- What you need to do
Take every record and write it out again exactly, with no images included.

[Records excerpted from a collection]

--- START ---

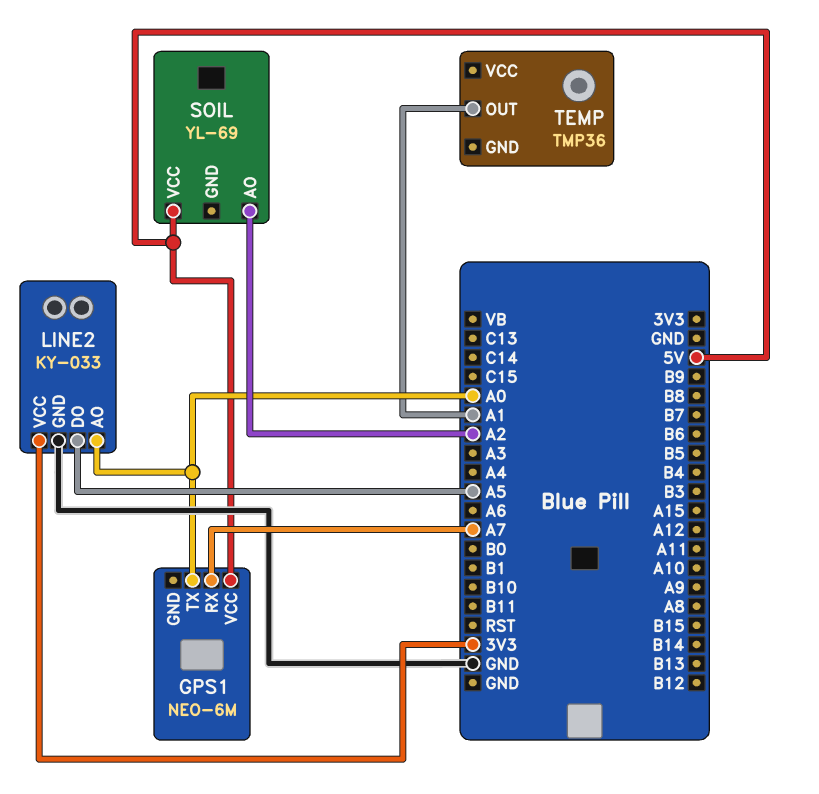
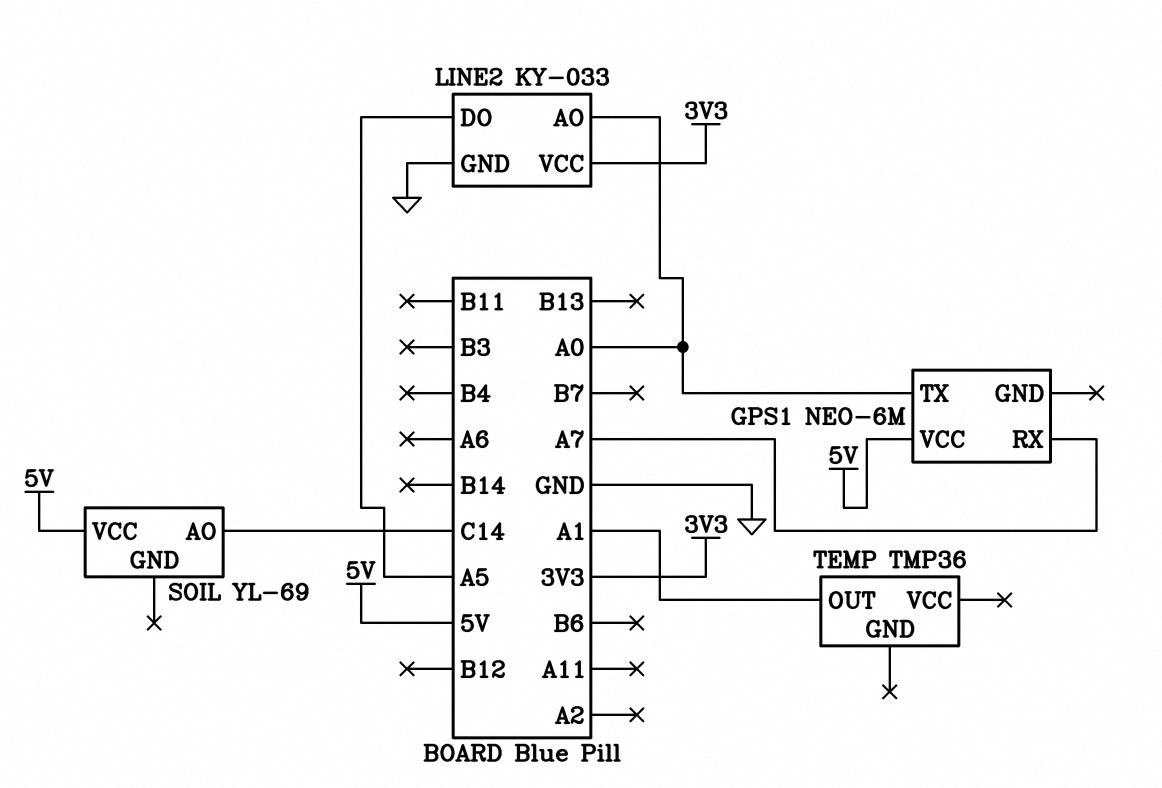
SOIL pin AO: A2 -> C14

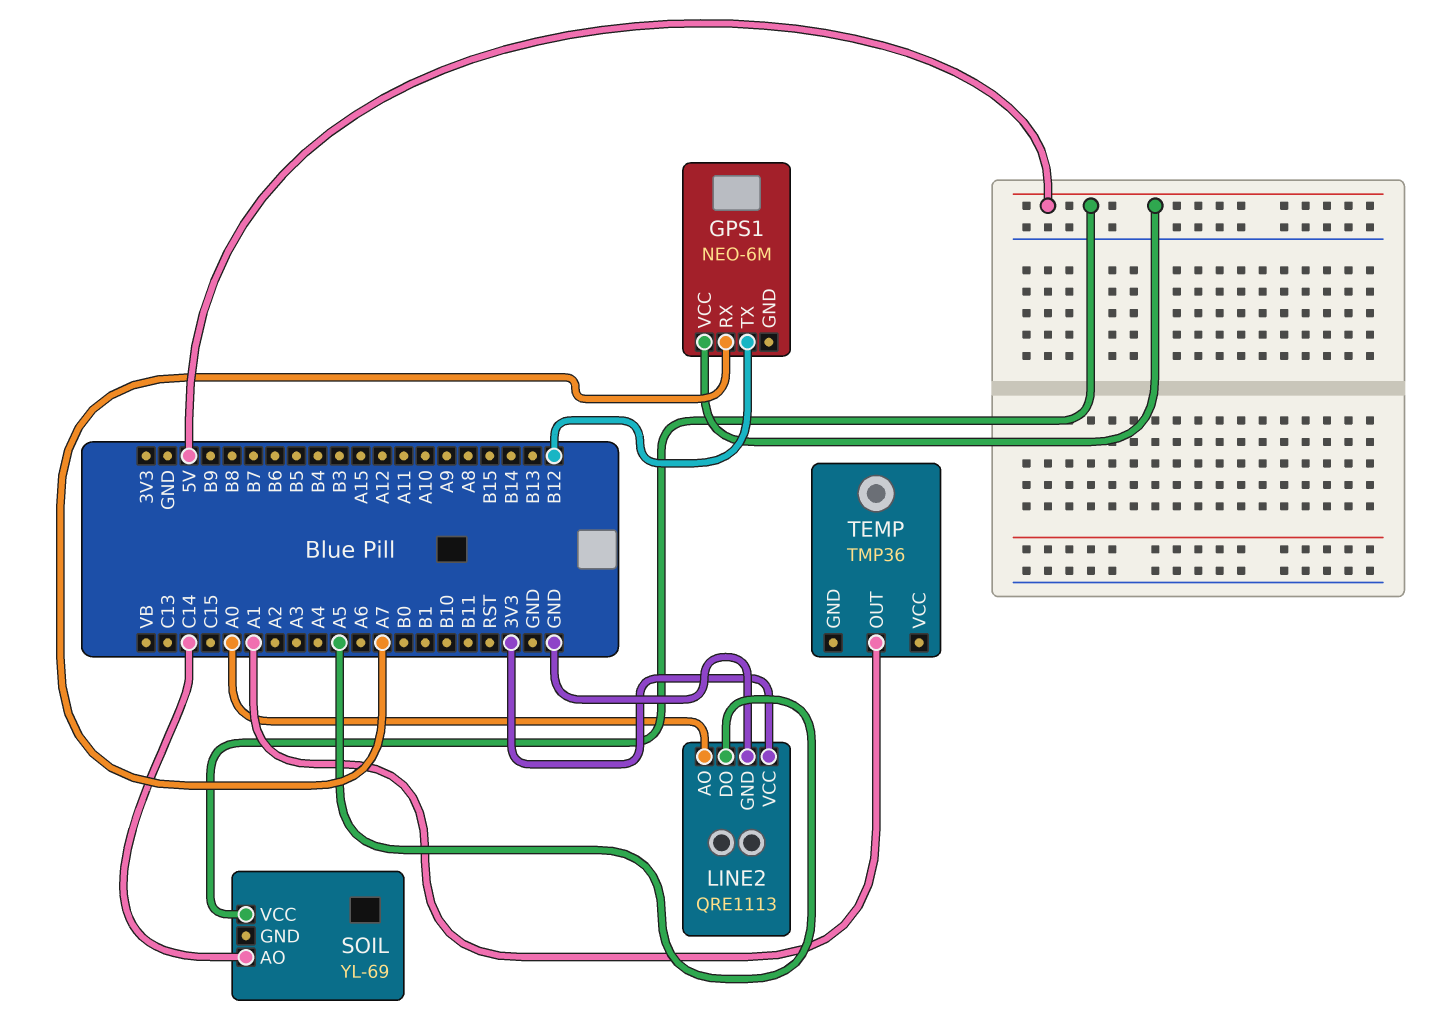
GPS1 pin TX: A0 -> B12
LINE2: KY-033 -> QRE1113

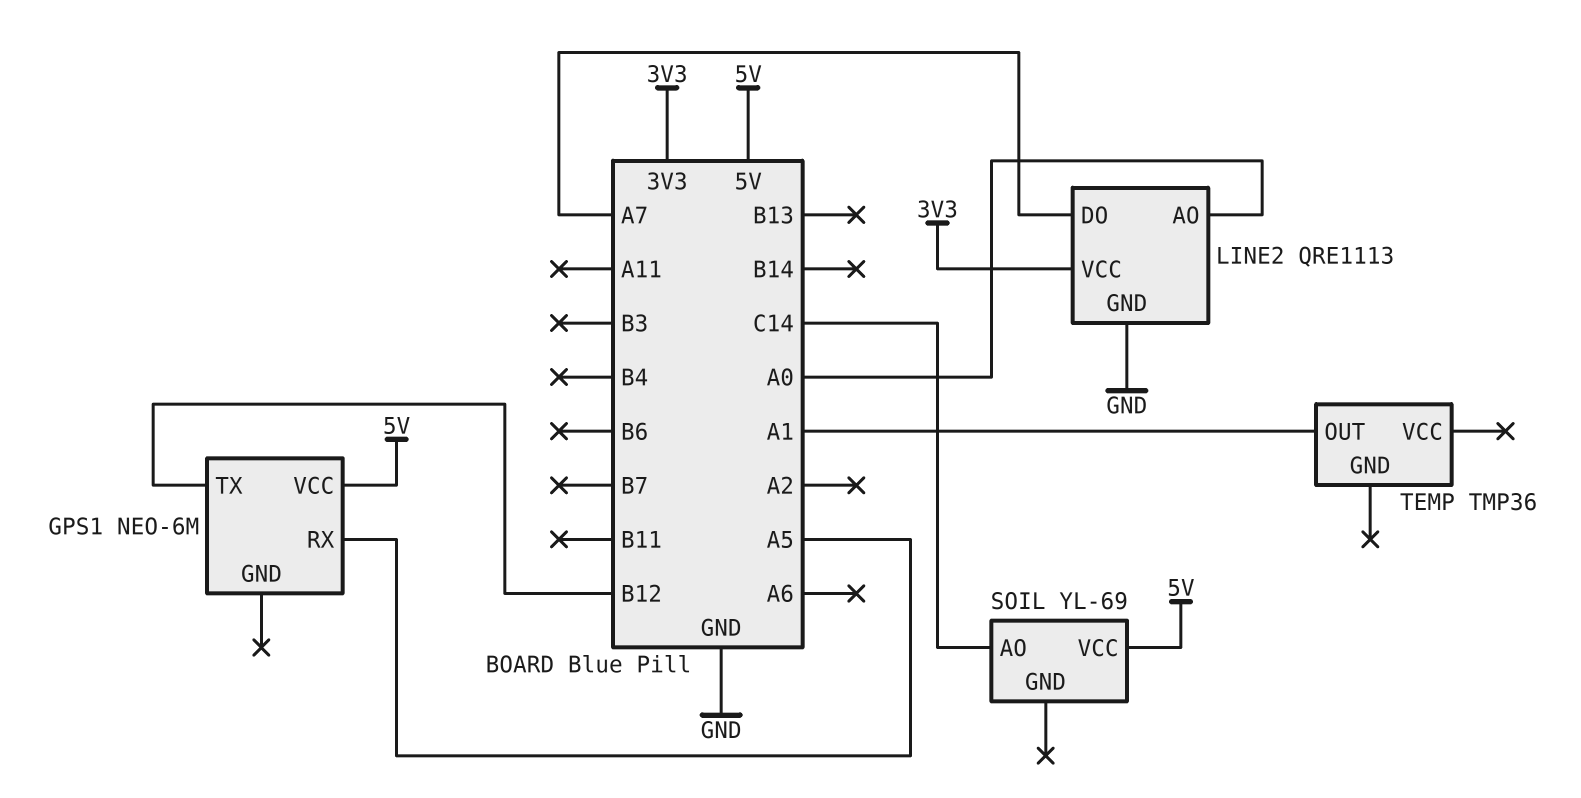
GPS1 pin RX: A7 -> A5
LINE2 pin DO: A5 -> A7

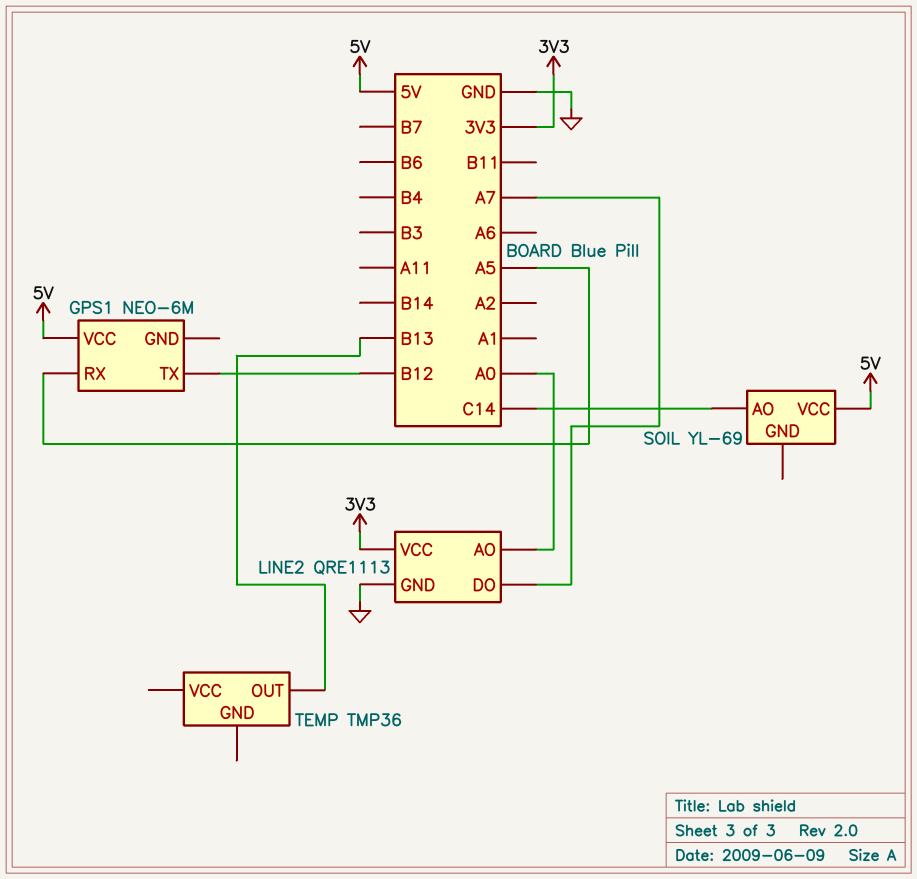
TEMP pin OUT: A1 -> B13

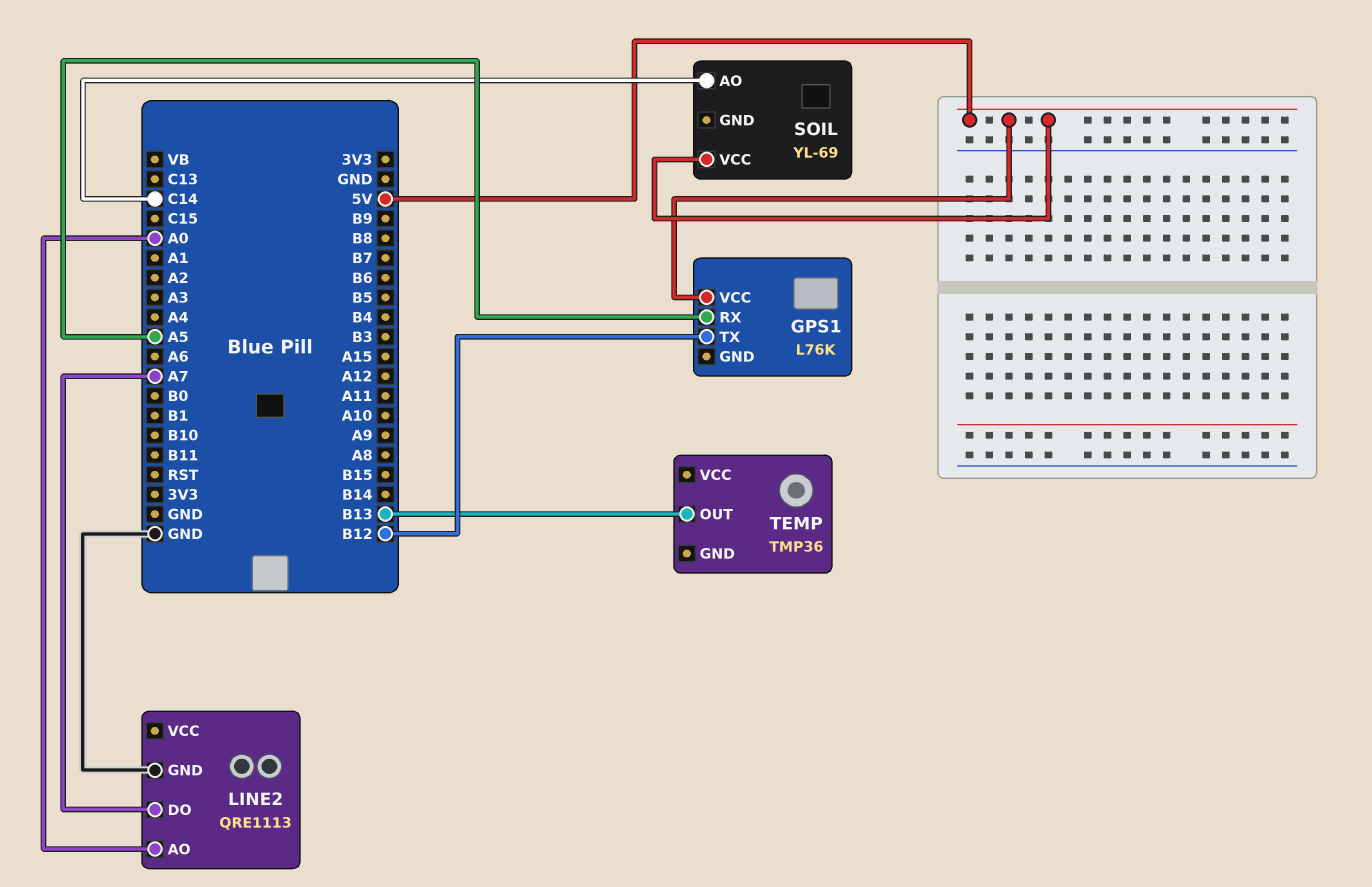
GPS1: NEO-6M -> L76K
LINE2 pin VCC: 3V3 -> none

--- END ---

- Your response
SOIL pin AO: A2 -> C14

GPS1 pin TX: A0 -> B12
LINE2: KY-033 -> QRE1113

GPS1 pin RX: A7 -> A5
LINE2 pin DO: A5 -> A7

TEMP pin OUT: A1 -> B13

GPS1: NEO-6M -> L76K
LINE2 pin VCC: 3V3 -> none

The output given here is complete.